> _MATERIAL FOR THE TASK_
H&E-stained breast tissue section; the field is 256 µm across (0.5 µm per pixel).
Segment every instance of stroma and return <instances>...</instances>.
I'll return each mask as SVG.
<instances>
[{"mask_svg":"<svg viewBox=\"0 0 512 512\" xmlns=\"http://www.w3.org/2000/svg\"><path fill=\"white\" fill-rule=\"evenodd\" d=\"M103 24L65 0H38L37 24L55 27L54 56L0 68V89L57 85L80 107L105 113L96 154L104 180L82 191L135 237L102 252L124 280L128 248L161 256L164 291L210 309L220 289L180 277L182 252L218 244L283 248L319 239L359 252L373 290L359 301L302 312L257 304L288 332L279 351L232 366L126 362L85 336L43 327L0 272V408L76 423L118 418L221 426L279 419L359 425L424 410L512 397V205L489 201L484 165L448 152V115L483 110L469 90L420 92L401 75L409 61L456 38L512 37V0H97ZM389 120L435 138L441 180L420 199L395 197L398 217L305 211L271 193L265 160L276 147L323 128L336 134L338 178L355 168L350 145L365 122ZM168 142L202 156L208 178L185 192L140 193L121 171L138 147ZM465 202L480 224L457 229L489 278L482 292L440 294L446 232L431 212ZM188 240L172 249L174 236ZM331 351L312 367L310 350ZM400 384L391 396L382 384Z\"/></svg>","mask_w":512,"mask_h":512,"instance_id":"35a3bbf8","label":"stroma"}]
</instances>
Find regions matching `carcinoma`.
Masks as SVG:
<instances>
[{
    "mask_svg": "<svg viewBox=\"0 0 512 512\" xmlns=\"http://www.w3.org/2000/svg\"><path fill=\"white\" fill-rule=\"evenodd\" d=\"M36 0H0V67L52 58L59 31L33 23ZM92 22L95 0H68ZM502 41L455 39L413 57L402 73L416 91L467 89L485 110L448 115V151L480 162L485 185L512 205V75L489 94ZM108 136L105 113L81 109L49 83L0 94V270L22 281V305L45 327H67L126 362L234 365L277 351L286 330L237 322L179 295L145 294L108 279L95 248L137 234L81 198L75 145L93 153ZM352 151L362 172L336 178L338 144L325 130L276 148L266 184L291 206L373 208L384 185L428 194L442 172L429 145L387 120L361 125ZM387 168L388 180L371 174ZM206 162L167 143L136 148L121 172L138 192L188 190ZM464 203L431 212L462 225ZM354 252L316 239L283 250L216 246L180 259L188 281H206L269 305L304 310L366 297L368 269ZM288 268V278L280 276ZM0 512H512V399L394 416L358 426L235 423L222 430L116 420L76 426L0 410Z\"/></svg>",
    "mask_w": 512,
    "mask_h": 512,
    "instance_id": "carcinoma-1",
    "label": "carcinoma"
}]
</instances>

> _TASK STATEMENT_
All the entries above need to be reproduced exactly.

> _EXERCISE OUTPUT_
H&E-stained breast tissue section; the field is 256 µm across (0.5 µm per pixel).
Segment every instance of stroma and return <instances>...</instances>.
I'll return each mask as SVG.
<instances>
[{"mask_svg":"<svg viewBox=\"0 0 512 512\" xmlns=\"http://www.w3.org/2000/svg\"><path fill=\"white\" fill-rule=\"evenodd\" d=\"M103 24L65 0H38L37 24L55 27L54 56L0 68V89L57 85L80 107L105 113L96 154L104 180L82 191L135 237L102 252L124 280L128 248L161 256L164 291L210 309L220 289L180 277L182 252L218 244L283 248L319 239L359 252L373 290L359 301L302 312L257 304L288 332L279 351L232 366L126 362L85 336L43 327L0 272V408L76 423L118 418L221 426L279 419L359 425L424 410L512 397V205L489 201L484 165L448 152V115L483 110L469 90L420 92L401 75L409 61L456 38L512 37V0H97ZM389 120L435 138L441 180L420 199L395 197L398 217L305 211L271 193L265 160L276 147L323 128L336 134L338 178L355 168L350 145L365 122ZM168 142L202 156L208 178L185 192L140 193L121 171L138 147ZM465 202L480 224L457 229L489 278L482 292L440 294L446 232L431 212ZM188 240L172 249L174 236ZM331 351L312 367L310 350ZM400 384L391 396L382 384Z\"/></svg>","mask_w":512,"mask_h":512,"instance_id":"35a3bbf8","label":"stroma"}]
</instances>
Find regions matching `carcinoma`.
Masks as SVG:
<instances>
[{
    "mask_svg": "<svg viewBox=\"0 0 512 512\" xmlns=\"http://www.w3.org/2000/svg\"><path fill=\"white\" fill-rule=\"evenodd\" d=\"M36 0H0V67L52 58L59 31L33 23ZM92 22L95 0H68ZM502 41L455 39L413 57L402 73L416 91L467 89L485 110L448 115V151L480 162L485 185L512 205V75L489 94ZM108 136L105 113L81 109L49 83L0 94V270L22 281V305L45 327H67L126 362L234 365L277 351L286 330L237 322L179 295L145 294L108 279L95 248L137 234L81 198L75 145L93 153ZM352 151L362 172L336 178L338 144L325 130L276 148L266 184L291 206L373 208L384 185L428 194L442 172L429 145L387 120L361 125ZM387 168L388 180L371 174ZM206 162L167 143L136 148L121 172L138 192L188 190ZM464 203L431 212L462 225ZM354 252L316 239L283 250L216 246L180 259L188 281H206L269 305L304 310L366 297L368 269ZM288 268V278L280 276ZM0 512H512V399L394 416L358 426L235 423L222 430L116 420L76 426L0 410Z\"/></svg>",
    "mask_w": 512,
    "mask_h": 512,
    "instance_id": "carcinoma-1",
    "label": "carcinoma"
}]
</instances>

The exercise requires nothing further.